** EXERCISE BRIEF **
Give the data below again exactly as written, but without the pictures.

*** RECORDS PROVIDED

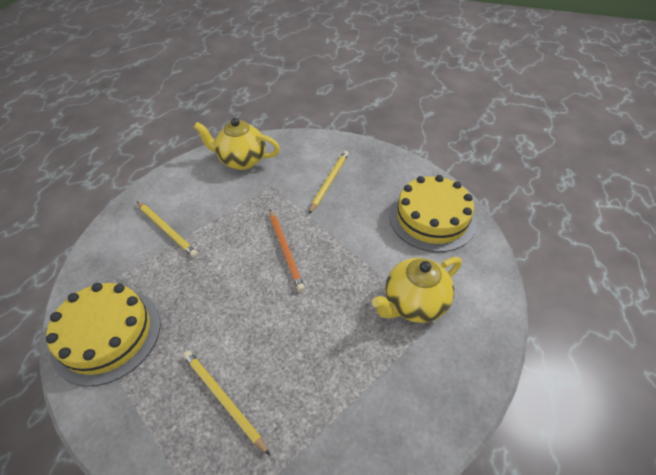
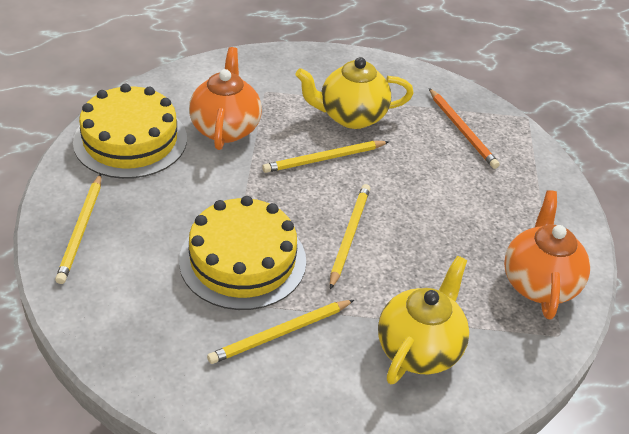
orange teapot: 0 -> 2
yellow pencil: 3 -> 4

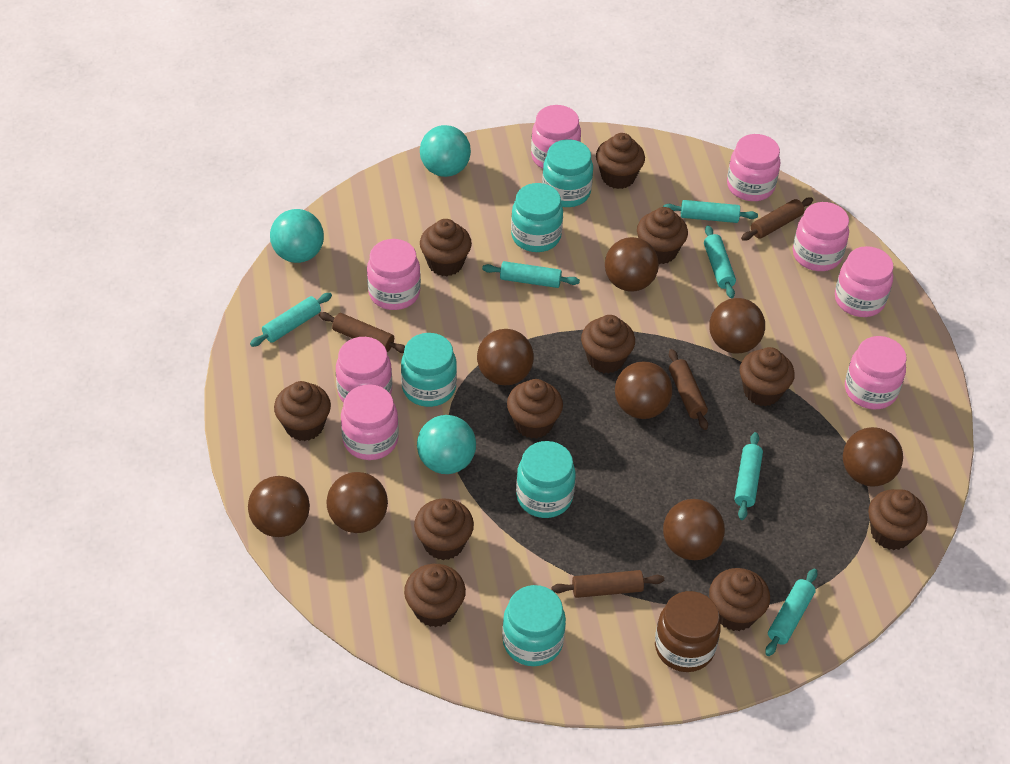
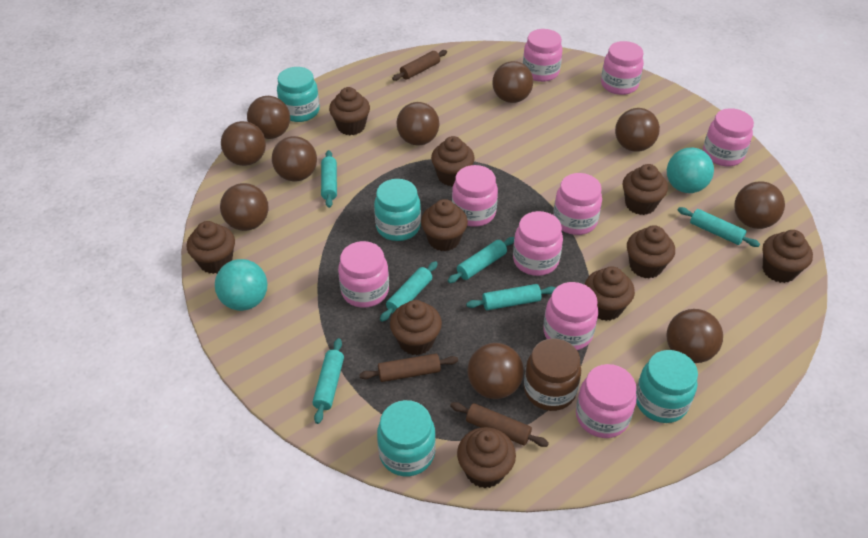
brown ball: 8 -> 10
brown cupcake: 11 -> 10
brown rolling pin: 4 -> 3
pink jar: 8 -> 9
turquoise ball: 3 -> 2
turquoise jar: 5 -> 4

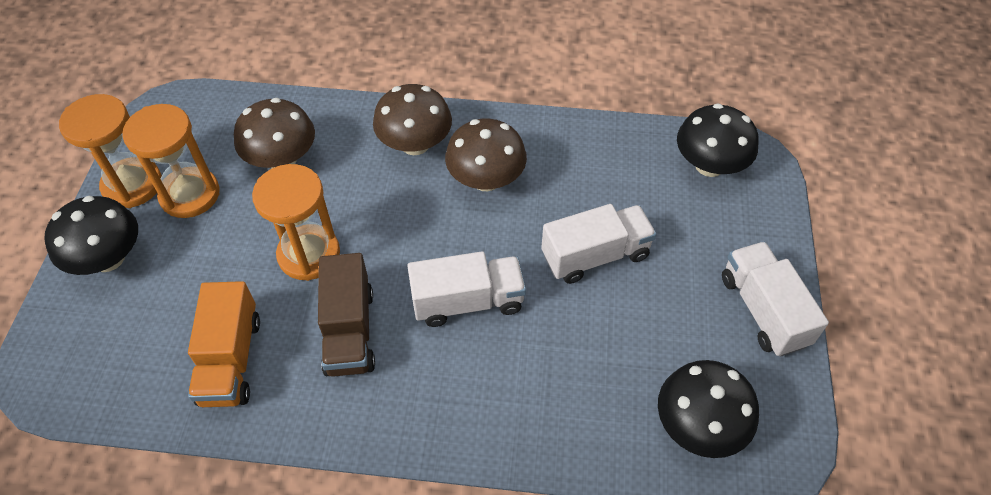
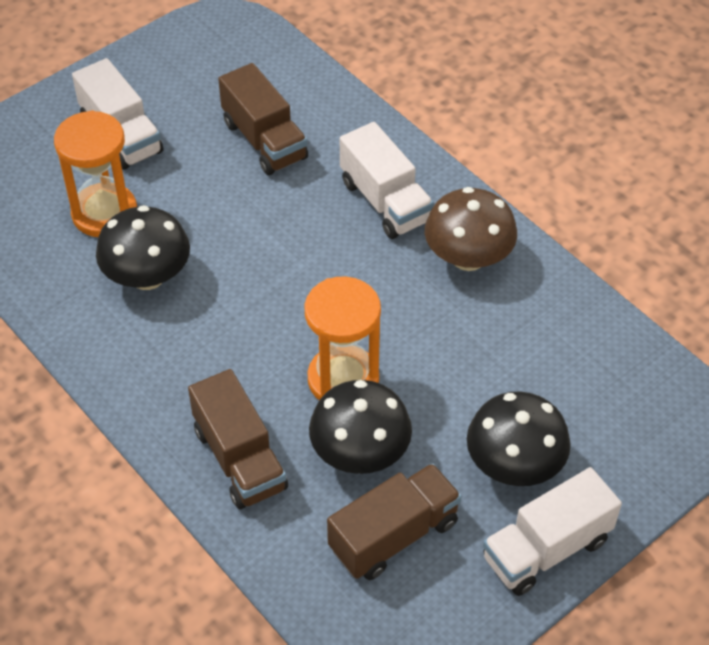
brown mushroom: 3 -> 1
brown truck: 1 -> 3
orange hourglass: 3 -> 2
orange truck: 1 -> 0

******

** SOLUTION **
orange teapot: 0 -> 2
yellow pencil: 3 -> 4

brown ball: 8 -> 10
brown cupcake: 11 -> 10
brown rolling pin: 4 -> 3
pink jar: 8 -> 9
turquoise ball: 3 -> 2
turquoise jar: 5 -> 4

brown mushroom: 3 -> 1
brown truck: 1 -> 3
orange hourglass: 3 -> 2
orange truck: 1 -> 0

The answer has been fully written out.